WORKING DATA

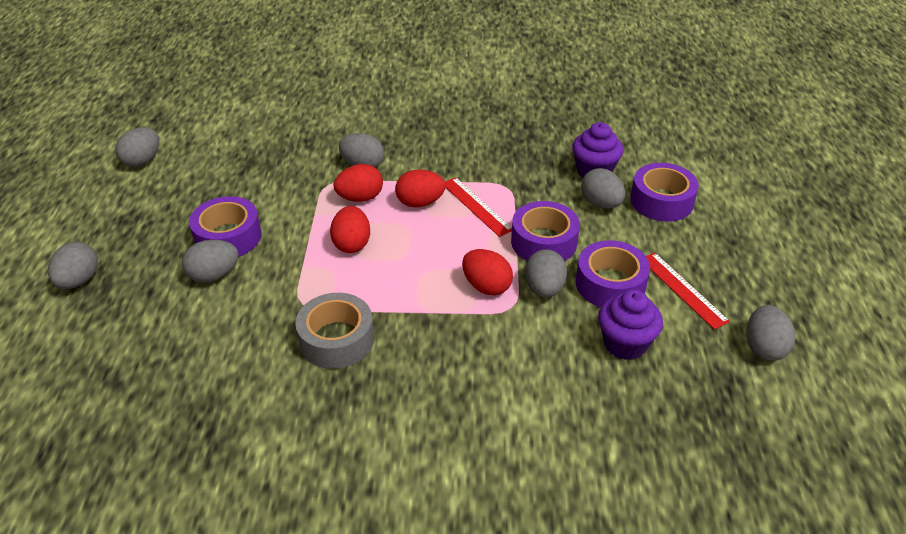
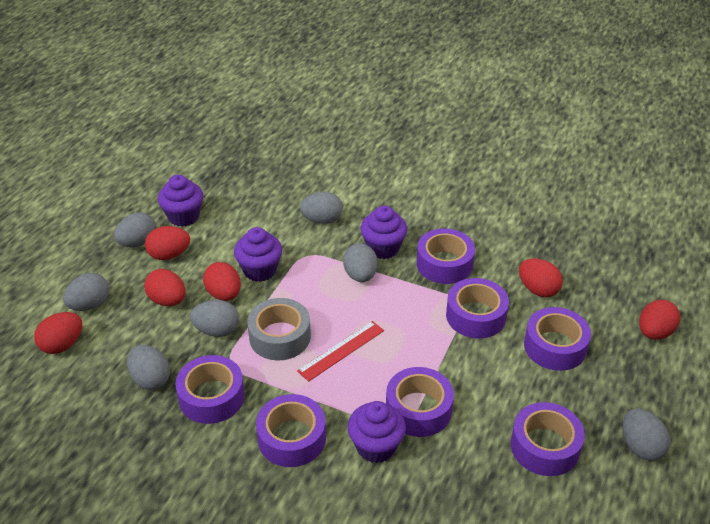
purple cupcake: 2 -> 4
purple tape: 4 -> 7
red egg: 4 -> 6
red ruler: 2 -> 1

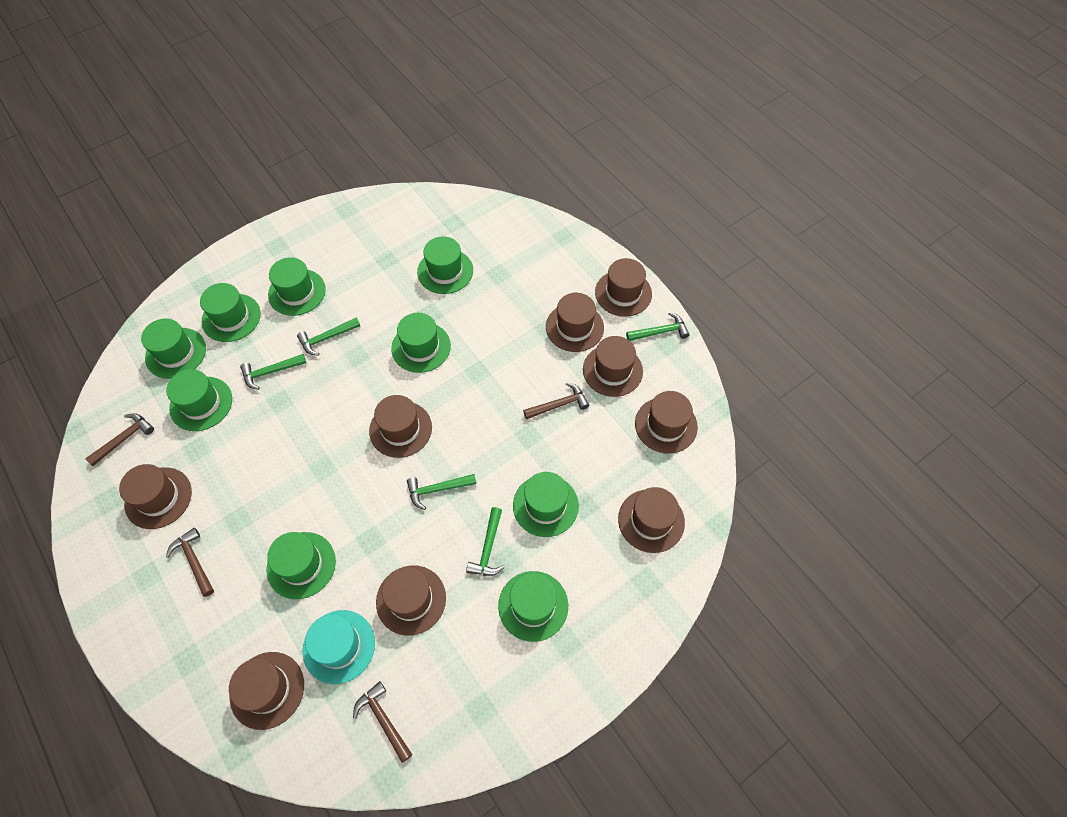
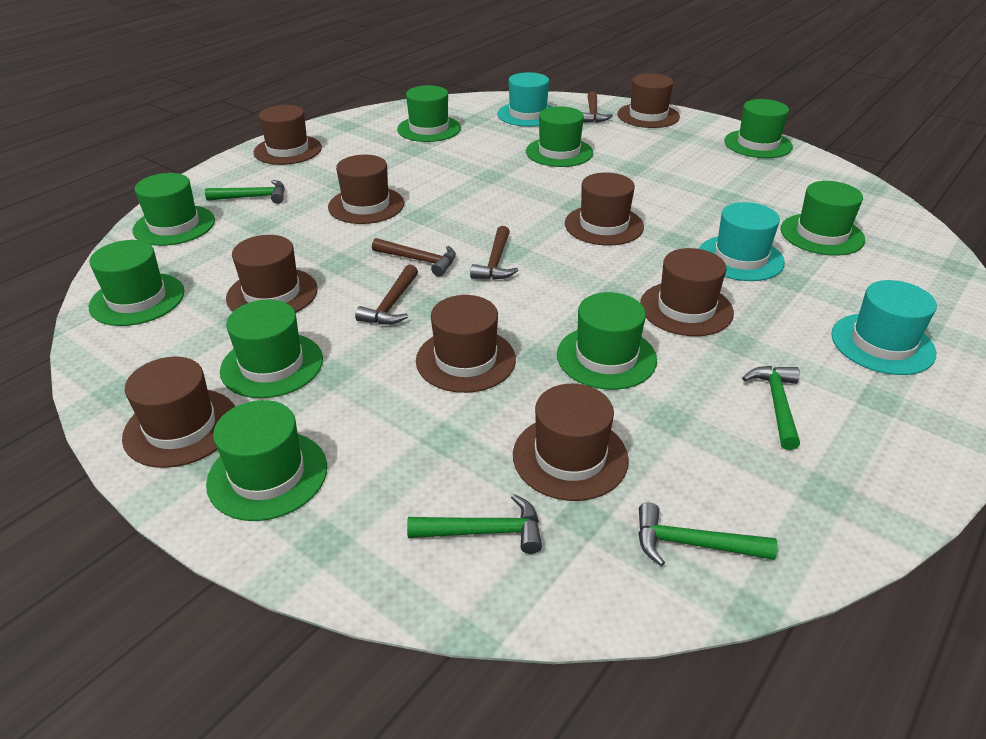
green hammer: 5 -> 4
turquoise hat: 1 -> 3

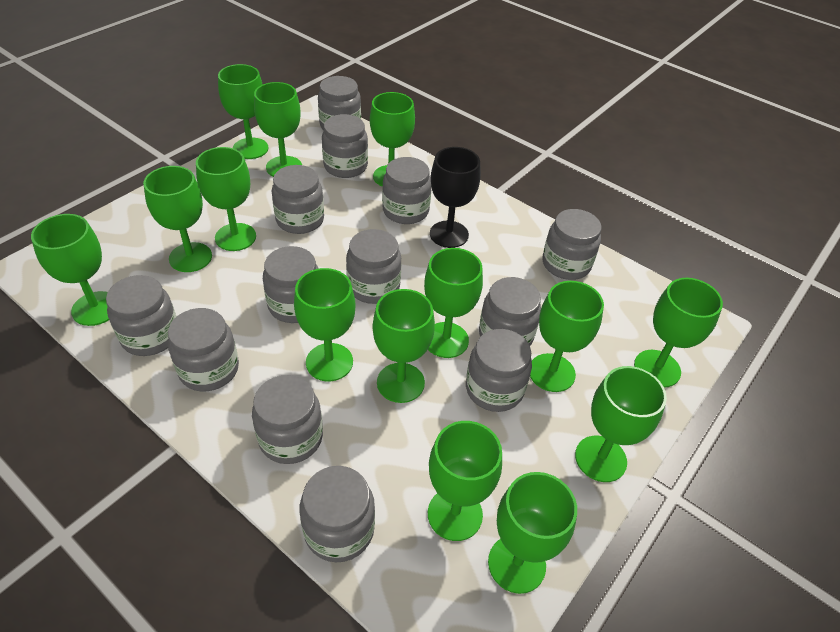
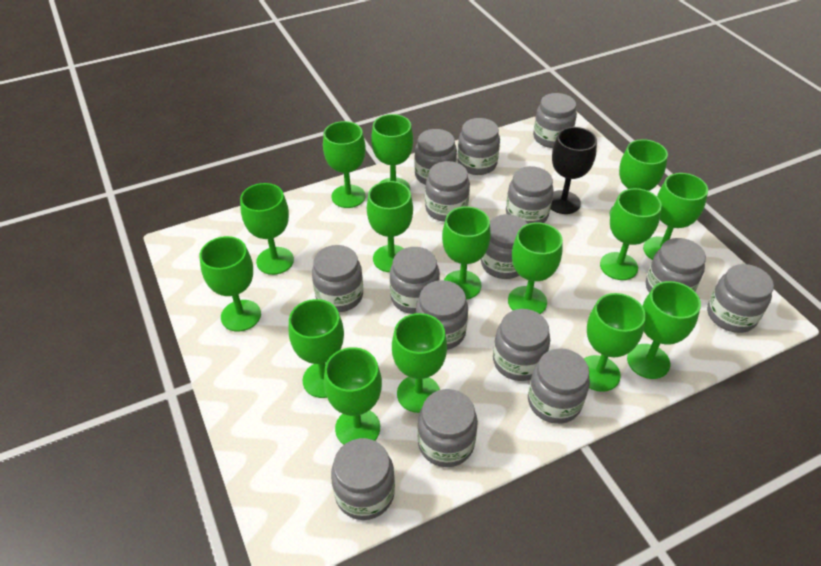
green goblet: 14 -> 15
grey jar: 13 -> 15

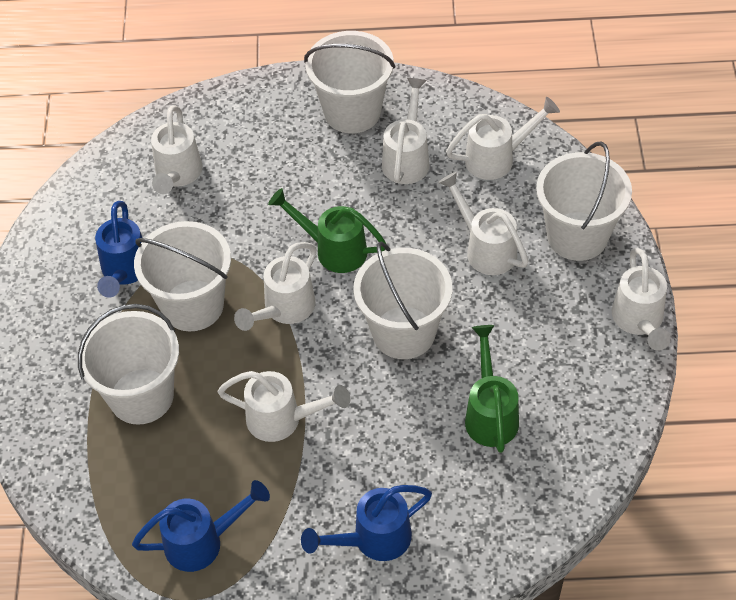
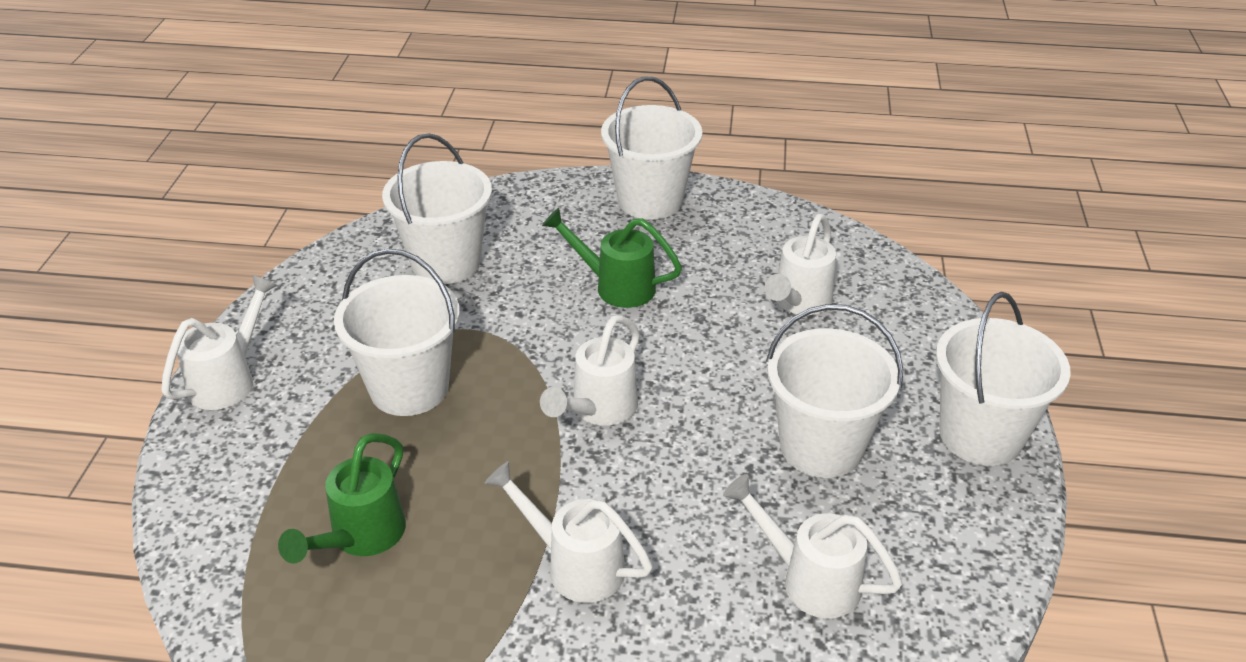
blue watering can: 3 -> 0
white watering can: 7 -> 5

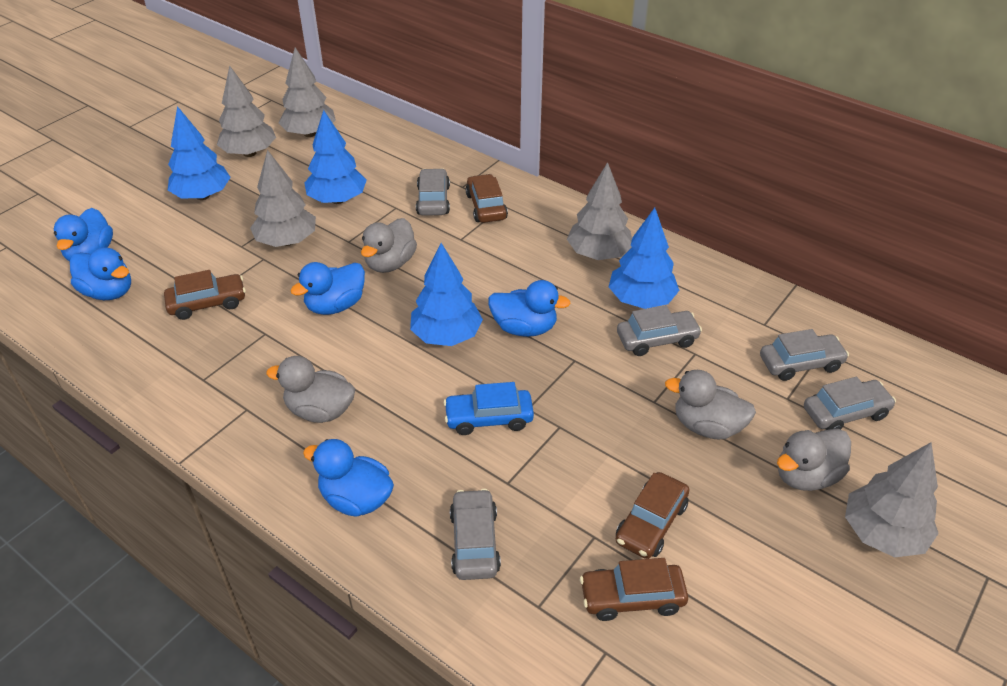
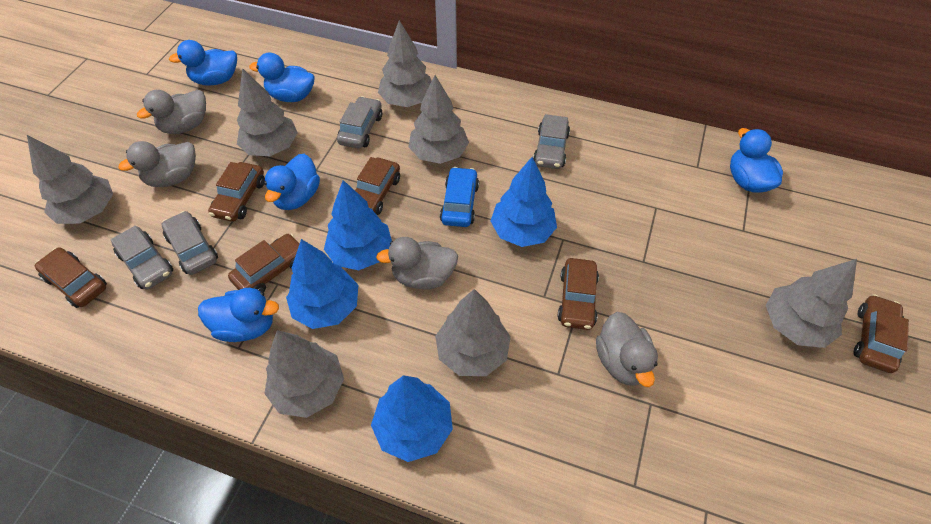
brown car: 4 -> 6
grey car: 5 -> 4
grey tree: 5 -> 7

WORK ORDER
Every line above that carries the string "watering" should be copied.

REPLY TO THE EXERCISE
blue watering can: 3 -> 0
white watering can: 7 -> 5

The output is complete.